A full, exact copy of the listing is needed, with images omitted.
BEGIN DATA FOR REVIEW
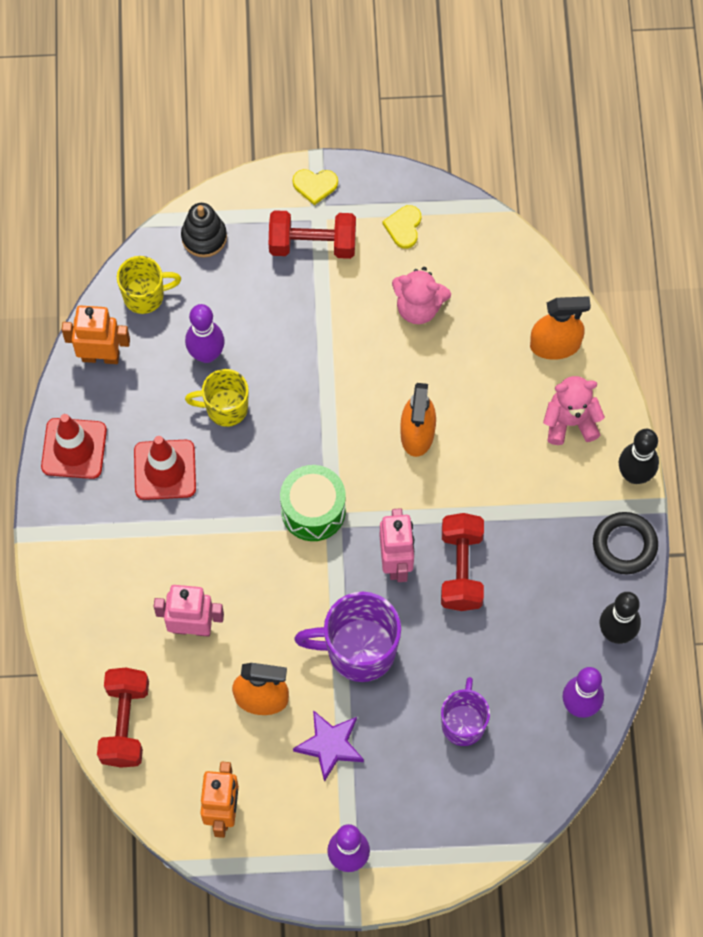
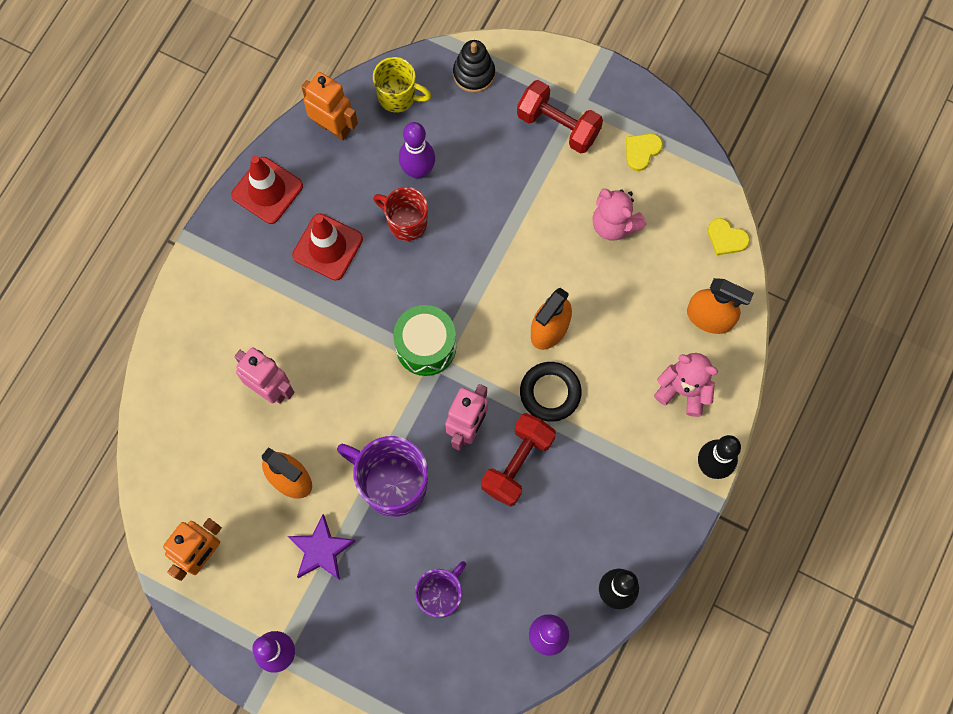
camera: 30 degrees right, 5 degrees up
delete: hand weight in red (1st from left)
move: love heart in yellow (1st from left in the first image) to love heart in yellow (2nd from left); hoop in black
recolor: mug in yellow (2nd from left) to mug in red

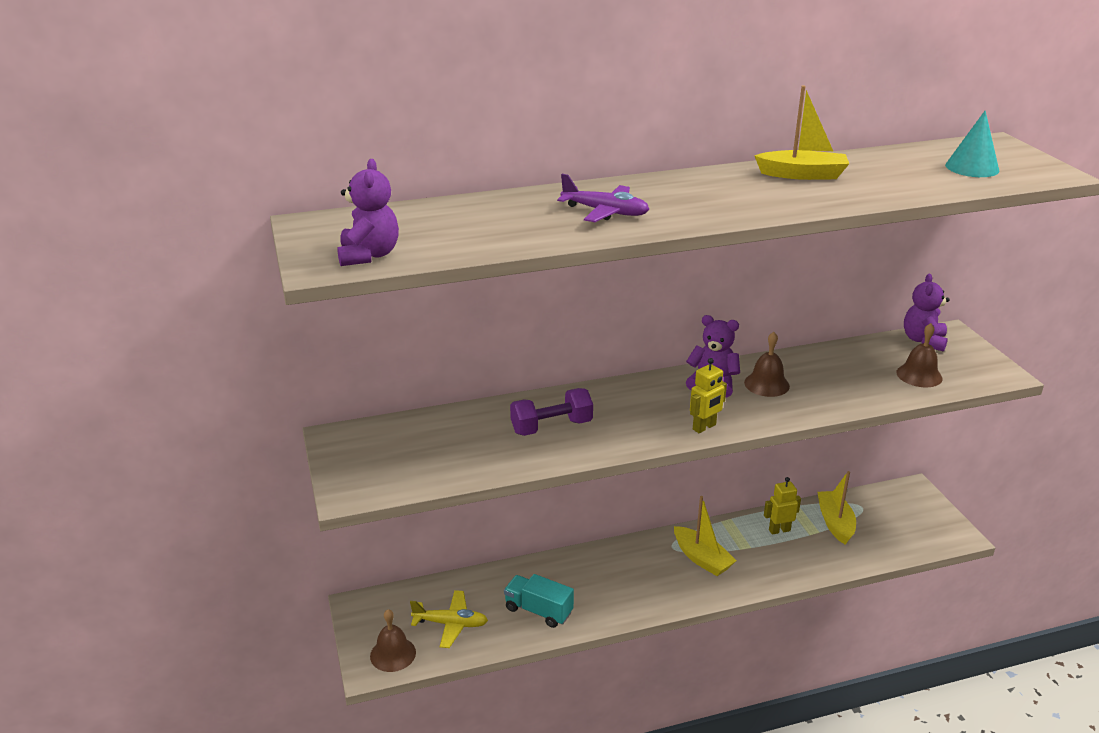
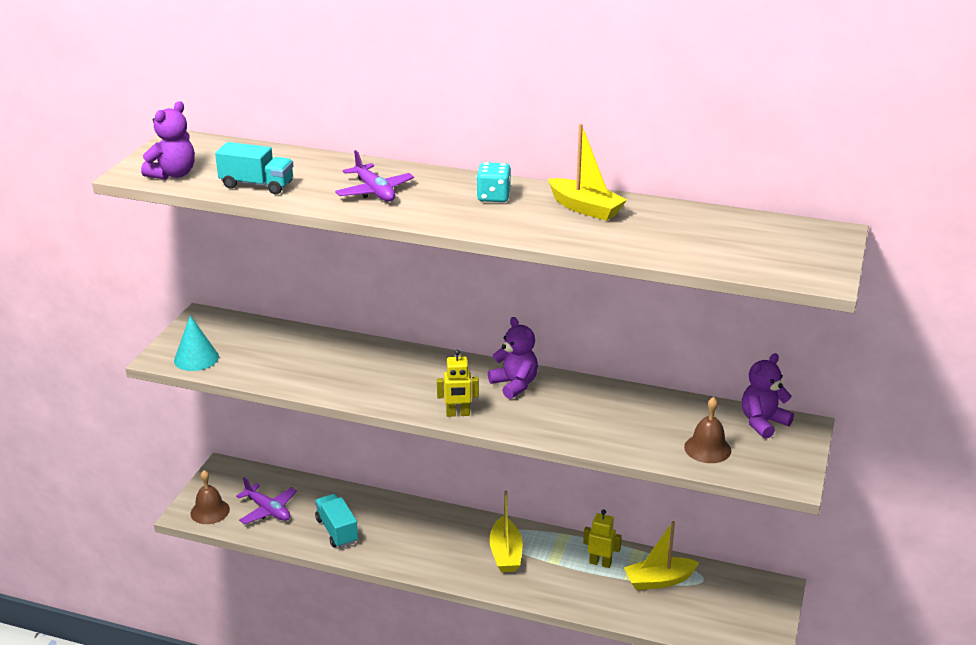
camera: 35 degrees right, 0 degrees up
delete: hand weight in violet; school bell in brown (2nd from left)
insert: truck in teal (1st from left); dice in teal
move: solid cone in teal
recolor: plane in yellow to plane in violet (1st from left)
rotate: boat in yellow (3rd from left) 135 degrees counterclockwise

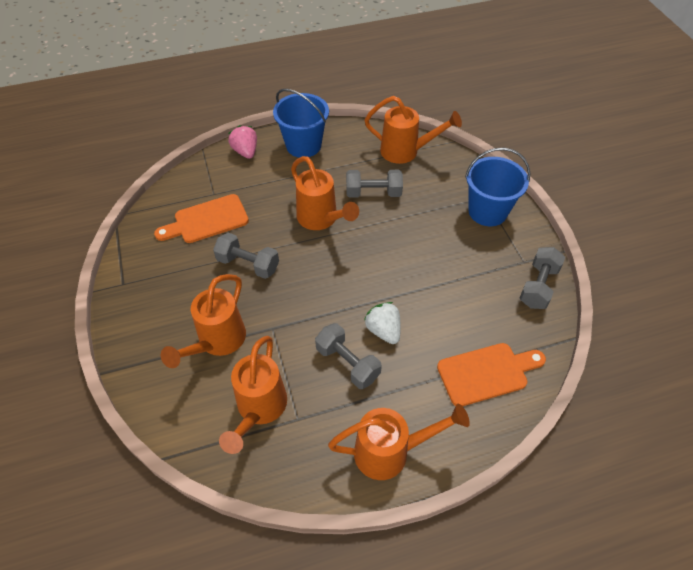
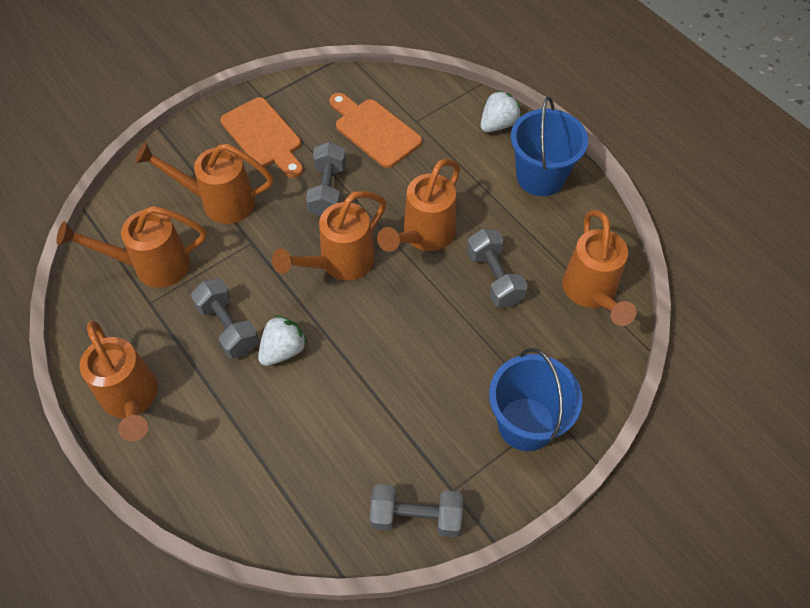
camera: 70 degrees right, 5 degrees up
insert: watering pot in orange-coloured (4th from left)
move: chopping board in orange-coloured (2nd from left in the first image) to chopping board in orange-coloured (1st from left)
recolor: berry in pink to berry in white (2nd from left)
rotate: hand weight in ash-grey (2nd from left in the first image) 60 degrees counterclockwise

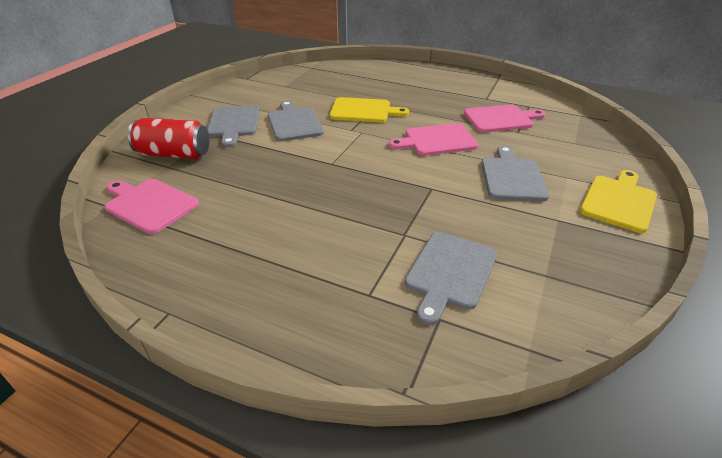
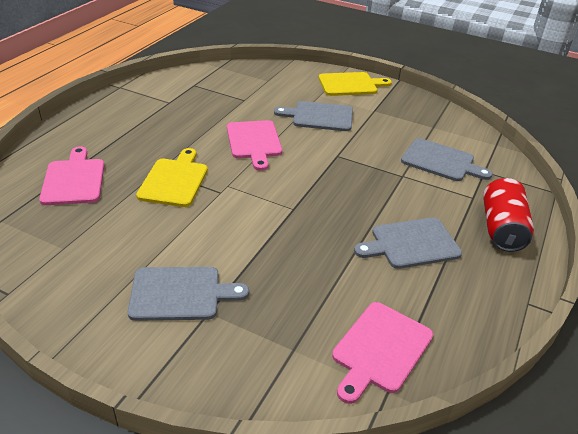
camera: 90 degrees left, 0 degrees up
move: can in red; chopping board in ash-grey (2nd from left in the first image) to chopping board in ash-grey (3rd from left); chopping board in pink (3rd from left in the first image) to chopping board in pink (1st from left)
rotate: chopping board in yellow (2nd from left) 135 degrees clockwise

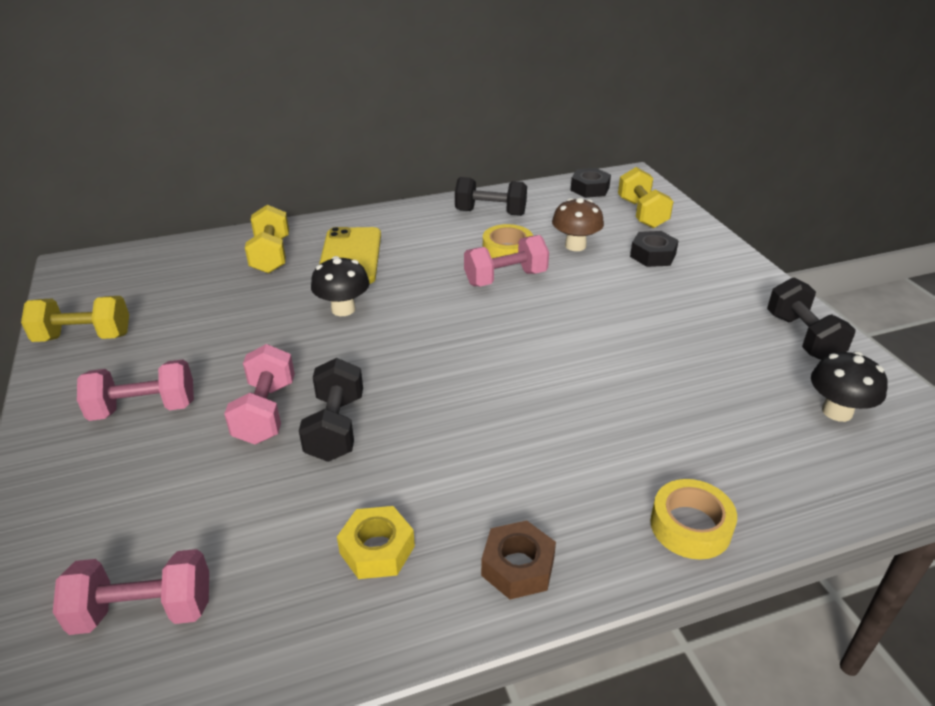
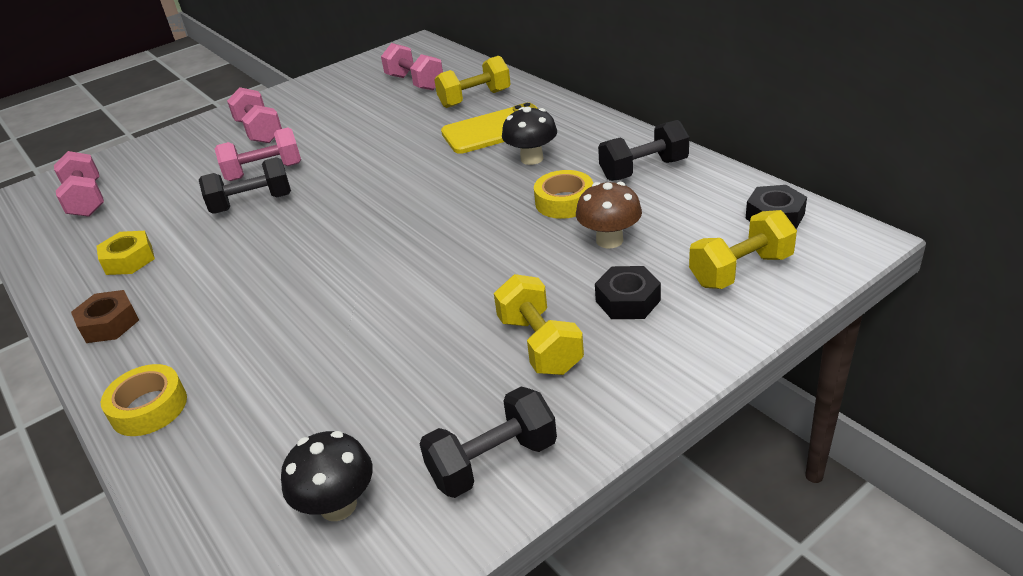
camera: 75 degrees right, 0 degrees up
move: hand weight in yellow (1st from left in the first image) to hand weight in yellow (2nd from left); toadstool in black (1st from left in the first image) to toadstool in black (2nd from left); hand weight in pink (4th from left)
rotate: hand weight in black (2nd from left in the first image) 75 degrees clockwise

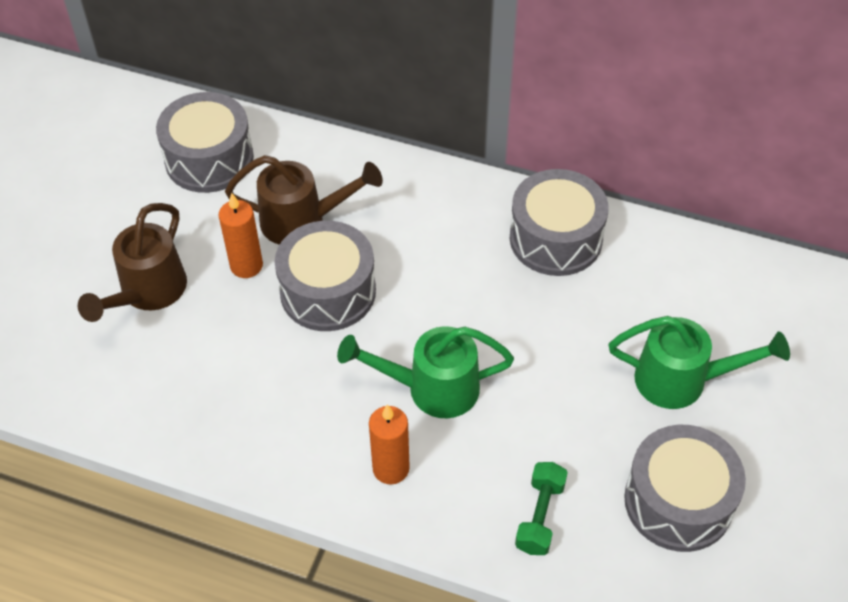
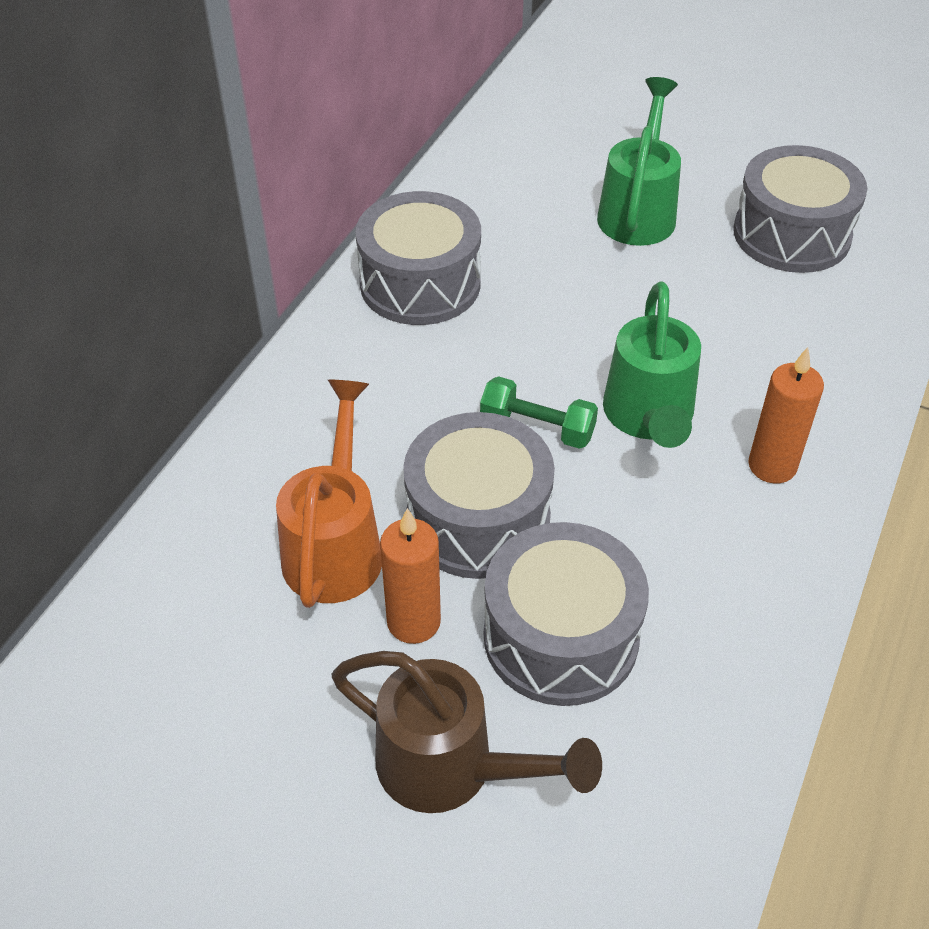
camera: 85 degrees left, 5 degrees down
move: toy drum in ash-grey (1st from left in the first image) to toy drum in ash-grey (3rd from left); hand weight in emerald
recolor: watering pot in brown (2nd from left) to watering pot in orange-coloured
END DATA FOR REVIEW
**RESULT OF THIS EXERCISE**
camera: 30 degrees right, 5 degrees up
delete: hand weight in red (1st from left)
move: love heart in yellow (1st from left in the first image) to love heart in yellow (2nd from left); hoop in black
recolor: mug in yellow (2nd from left) to mug in red

camera: 35 degrees right, 0 degrees up
delete: hand weight in violet; school bell in brown (2nd from left)
insert: truck in teal (1st from left); dice in teal
move: solid cone in teal
recolor: plane in yellow to plane in violet (1st from left)
rotate: boat in yellow (3rd from left) 135 degrees counterclockwise

camera: 70 degrees right, 5 degrees up
insert: watering pot in orange-coloured (4th from left)
move: chopping board in orange-coloured (2nd from left in the first image) to chopping board in orange-coloured (1st from left)
recolor: berry in pink to berry in white (2nd from left)
rotate: hand weight in ash-grey (2nd from left in the first image) 60 degrees counterclockwise

camera: 90 degrees left, 0 degrees up
move: can in red; chopping board in ash-grey (2nd from left in the first image) to chopping board in ash-grey (3rd from left); chopping board in pink (3rd from left in the first image) to chopping board in pink (1st from left)
rotate: chopping board in yellow (2nd from left) 135 degrees clockwise

camera: 75 degrees right, 0 degrees up
move: hand weight in yellow (1st from left in the first image) to hand weight in yellow (2nd from left); toadstool in black (1st from left in the first image) to toadstool in black (2nd from left); hand weight in pink (4th from left)
rotate: hand weight in black (2nd from left in the first image) 75 degrees clockwise

camera: 85 degrees left, 5 degrees down
move: toy drum in ash-grey (1st from left in the first image) to toy drum in ash-grey (3rd from left); hand weight in emerald
recolor: watering pot in brown (2nd from left) to watering pot in orange-coloured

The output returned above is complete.